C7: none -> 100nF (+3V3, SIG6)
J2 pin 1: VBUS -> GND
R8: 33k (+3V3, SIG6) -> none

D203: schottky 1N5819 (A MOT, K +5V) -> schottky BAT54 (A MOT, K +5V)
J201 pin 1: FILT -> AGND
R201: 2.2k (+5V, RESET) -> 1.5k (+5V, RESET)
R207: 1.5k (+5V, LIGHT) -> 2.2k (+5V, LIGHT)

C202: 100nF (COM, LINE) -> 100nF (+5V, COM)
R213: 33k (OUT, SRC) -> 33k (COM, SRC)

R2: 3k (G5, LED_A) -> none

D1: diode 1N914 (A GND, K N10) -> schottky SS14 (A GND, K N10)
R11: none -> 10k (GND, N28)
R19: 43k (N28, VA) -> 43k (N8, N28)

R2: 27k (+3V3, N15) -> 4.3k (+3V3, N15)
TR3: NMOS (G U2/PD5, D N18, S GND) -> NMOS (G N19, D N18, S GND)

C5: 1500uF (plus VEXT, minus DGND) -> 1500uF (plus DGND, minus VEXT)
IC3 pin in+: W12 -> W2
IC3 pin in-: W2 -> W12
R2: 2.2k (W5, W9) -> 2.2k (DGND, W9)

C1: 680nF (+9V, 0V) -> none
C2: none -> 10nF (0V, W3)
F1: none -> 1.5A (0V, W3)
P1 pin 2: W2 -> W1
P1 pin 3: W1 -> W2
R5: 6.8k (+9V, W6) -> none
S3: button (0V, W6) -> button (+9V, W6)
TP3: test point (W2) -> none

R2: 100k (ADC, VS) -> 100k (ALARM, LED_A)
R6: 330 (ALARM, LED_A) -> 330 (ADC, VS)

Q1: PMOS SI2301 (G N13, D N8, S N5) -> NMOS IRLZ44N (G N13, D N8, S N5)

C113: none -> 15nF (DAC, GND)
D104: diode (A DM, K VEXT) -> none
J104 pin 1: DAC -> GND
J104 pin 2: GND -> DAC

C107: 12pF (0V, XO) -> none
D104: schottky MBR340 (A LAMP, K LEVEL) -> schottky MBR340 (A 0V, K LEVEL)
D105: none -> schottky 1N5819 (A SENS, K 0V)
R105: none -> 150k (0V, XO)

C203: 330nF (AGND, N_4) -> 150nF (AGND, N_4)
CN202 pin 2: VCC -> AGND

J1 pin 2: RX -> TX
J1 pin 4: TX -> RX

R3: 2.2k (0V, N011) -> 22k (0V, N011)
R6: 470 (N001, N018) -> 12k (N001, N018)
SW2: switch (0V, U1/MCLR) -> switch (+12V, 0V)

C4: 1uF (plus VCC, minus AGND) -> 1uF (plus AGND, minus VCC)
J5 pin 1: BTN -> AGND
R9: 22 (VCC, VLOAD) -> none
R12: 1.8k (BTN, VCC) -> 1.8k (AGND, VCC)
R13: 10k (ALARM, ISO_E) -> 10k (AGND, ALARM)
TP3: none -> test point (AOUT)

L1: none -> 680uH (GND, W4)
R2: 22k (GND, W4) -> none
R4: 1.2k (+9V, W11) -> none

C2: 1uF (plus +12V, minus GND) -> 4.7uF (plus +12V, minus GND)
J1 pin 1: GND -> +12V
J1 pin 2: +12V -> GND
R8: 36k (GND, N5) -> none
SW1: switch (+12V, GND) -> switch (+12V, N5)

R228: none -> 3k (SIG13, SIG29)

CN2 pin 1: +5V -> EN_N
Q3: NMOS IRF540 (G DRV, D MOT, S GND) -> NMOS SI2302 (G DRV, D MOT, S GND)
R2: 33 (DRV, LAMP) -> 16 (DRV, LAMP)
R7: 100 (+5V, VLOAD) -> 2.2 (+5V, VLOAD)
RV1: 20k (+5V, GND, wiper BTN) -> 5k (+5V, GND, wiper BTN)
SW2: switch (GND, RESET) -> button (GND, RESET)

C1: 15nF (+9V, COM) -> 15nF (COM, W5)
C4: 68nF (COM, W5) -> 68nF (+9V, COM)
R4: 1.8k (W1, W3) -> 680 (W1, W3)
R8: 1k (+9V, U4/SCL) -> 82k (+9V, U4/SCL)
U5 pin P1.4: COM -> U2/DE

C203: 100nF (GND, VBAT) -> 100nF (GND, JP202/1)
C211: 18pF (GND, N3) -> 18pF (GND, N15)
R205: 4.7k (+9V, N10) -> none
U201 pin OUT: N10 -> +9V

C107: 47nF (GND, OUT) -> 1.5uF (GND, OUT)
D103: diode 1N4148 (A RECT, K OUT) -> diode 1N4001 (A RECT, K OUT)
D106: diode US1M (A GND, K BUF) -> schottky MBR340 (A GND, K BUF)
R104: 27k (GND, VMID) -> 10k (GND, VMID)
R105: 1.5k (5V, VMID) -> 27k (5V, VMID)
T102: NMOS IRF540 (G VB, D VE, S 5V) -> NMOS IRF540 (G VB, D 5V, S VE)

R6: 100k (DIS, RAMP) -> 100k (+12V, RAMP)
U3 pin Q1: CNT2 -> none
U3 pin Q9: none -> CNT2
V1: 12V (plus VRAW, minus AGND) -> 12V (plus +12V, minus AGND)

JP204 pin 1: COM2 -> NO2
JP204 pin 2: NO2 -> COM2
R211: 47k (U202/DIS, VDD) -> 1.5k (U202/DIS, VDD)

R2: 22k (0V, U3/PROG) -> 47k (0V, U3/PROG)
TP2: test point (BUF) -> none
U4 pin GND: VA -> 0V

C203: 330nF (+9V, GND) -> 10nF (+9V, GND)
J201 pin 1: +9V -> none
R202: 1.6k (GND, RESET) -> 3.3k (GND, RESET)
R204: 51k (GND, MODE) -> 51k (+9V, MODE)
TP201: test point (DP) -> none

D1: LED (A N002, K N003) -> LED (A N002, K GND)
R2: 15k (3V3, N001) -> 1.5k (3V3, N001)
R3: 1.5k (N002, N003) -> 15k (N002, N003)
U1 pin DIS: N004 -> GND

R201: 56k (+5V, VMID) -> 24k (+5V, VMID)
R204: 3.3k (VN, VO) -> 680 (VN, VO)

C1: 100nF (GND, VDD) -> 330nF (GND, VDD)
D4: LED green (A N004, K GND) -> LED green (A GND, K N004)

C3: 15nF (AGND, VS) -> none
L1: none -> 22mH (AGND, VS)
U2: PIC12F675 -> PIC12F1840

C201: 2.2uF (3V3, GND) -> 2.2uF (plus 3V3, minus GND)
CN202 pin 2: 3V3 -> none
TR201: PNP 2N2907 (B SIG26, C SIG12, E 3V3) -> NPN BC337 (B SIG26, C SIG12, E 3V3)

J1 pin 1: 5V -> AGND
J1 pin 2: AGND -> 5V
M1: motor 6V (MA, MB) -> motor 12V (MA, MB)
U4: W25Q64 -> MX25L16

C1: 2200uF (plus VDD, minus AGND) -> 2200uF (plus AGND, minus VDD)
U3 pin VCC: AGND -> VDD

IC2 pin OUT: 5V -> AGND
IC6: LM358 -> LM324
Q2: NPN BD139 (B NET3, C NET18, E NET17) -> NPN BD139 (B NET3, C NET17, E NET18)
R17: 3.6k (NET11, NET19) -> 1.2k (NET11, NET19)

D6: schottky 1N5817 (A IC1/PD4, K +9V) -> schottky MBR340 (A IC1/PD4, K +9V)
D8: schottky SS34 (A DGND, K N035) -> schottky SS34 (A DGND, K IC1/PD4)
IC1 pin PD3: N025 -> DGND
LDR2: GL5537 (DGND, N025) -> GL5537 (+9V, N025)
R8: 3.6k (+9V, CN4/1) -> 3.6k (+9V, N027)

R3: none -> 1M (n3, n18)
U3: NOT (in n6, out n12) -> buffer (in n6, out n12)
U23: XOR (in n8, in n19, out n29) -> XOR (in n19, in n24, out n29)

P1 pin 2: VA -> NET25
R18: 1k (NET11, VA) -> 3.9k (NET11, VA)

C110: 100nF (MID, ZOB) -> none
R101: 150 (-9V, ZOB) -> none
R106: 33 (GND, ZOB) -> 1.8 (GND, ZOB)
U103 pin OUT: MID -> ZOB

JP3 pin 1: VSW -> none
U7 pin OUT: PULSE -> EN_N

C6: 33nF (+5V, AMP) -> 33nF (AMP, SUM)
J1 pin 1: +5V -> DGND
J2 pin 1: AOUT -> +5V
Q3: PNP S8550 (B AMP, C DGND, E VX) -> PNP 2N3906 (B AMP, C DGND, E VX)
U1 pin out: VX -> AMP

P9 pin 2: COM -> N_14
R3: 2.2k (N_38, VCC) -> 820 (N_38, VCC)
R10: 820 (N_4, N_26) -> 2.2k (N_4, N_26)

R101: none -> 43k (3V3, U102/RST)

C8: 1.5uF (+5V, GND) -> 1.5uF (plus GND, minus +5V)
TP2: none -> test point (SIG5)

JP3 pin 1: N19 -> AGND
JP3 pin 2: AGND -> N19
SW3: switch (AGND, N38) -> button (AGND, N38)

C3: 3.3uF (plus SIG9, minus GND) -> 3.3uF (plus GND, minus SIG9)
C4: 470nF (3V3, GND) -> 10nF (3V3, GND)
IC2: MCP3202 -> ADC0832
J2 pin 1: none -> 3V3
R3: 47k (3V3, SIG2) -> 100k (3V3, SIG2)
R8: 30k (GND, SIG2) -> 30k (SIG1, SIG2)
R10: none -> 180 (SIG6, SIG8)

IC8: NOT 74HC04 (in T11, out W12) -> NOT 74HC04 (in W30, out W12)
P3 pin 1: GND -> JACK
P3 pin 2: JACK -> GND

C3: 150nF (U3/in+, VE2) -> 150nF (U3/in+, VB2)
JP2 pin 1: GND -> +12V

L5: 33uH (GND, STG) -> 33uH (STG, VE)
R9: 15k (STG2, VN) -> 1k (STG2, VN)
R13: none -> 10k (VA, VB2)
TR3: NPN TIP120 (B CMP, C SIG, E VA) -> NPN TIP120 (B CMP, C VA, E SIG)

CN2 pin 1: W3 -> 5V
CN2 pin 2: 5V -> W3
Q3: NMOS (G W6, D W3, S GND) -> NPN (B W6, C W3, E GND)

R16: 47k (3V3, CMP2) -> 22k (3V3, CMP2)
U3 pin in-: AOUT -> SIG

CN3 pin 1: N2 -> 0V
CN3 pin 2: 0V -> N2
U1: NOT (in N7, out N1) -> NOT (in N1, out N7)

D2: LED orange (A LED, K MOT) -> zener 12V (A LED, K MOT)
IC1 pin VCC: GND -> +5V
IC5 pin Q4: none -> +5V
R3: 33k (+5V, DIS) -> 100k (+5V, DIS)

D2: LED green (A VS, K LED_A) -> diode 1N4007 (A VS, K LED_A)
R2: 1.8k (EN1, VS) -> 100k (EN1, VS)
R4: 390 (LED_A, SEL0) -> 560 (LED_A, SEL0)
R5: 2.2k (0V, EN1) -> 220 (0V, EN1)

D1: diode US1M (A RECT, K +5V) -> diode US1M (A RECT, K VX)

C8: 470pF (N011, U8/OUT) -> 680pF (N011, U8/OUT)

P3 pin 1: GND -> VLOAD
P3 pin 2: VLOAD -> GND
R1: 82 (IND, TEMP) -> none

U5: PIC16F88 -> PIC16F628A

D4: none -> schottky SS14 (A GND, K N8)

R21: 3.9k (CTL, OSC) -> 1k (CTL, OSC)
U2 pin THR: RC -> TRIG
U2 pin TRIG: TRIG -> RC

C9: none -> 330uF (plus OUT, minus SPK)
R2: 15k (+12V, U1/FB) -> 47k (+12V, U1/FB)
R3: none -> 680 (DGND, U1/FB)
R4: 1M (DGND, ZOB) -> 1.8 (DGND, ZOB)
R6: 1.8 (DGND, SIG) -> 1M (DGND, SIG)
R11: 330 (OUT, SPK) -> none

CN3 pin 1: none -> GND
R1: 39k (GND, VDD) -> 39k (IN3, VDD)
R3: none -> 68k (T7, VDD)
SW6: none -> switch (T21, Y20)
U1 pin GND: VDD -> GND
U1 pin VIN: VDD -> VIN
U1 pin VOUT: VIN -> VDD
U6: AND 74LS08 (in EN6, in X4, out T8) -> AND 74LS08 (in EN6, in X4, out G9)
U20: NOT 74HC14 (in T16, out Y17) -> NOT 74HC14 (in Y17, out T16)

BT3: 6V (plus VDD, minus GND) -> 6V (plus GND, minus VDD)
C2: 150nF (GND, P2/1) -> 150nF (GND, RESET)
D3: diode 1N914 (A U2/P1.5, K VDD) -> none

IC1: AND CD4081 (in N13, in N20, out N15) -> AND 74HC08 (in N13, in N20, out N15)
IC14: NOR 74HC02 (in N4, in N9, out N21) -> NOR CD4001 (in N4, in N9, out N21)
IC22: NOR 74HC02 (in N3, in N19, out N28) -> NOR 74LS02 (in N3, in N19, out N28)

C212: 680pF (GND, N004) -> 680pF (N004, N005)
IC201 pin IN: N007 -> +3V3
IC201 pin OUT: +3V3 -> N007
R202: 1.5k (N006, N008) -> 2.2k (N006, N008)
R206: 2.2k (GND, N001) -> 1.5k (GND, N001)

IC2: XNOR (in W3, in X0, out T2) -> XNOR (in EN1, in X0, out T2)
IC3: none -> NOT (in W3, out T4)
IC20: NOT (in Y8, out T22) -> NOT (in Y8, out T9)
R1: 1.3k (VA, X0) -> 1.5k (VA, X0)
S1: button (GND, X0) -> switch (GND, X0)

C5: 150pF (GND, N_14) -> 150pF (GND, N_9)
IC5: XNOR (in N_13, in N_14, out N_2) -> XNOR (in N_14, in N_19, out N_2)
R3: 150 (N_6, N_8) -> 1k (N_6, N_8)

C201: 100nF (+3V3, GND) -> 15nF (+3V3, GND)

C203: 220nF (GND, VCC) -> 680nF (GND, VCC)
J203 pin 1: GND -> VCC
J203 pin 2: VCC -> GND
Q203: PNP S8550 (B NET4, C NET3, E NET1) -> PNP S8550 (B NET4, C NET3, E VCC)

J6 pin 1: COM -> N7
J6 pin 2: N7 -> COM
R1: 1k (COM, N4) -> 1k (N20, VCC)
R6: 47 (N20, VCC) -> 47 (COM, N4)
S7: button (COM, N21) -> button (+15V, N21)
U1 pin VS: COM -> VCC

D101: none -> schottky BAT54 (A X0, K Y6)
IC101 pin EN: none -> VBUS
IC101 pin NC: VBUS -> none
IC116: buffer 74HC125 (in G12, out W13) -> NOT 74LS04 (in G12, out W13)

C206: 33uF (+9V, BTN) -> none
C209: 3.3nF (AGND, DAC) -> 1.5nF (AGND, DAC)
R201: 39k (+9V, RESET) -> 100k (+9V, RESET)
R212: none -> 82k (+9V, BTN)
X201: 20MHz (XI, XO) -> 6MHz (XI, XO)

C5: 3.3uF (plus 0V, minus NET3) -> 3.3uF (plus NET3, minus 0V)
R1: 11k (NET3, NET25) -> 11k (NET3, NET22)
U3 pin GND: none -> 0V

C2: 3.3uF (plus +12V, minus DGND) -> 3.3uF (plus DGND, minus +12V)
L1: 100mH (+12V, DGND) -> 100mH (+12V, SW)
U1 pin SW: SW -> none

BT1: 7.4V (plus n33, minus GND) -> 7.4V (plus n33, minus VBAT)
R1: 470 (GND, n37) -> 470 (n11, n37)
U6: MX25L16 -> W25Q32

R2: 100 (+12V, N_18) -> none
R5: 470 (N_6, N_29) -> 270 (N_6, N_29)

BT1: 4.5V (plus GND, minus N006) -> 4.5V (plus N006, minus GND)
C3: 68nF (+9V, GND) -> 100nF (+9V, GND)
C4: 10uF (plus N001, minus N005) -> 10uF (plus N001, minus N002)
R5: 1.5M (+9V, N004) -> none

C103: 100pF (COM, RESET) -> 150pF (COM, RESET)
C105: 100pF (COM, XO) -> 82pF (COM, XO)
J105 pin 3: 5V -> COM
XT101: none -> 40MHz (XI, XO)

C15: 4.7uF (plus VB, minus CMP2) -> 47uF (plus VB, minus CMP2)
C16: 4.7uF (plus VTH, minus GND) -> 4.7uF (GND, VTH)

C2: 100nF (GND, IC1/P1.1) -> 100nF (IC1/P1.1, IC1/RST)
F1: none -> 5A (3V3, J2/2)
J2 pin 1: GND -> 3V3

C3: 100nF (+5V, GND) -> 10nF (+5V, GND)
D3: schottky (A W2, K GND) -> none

▶ Work request:
Return a copy of each line in the records above that has "VLOAD" in it.

▶ Solution to this exercise:
R9: 22 (VCC, VLOAD) -> none
R7: 100 (+5V, VLOAD) -> 2.2 (+5V, VLOAD)
P3 pin 1: GND -> VLOAD
P3 pin 2: VLOAD -> GND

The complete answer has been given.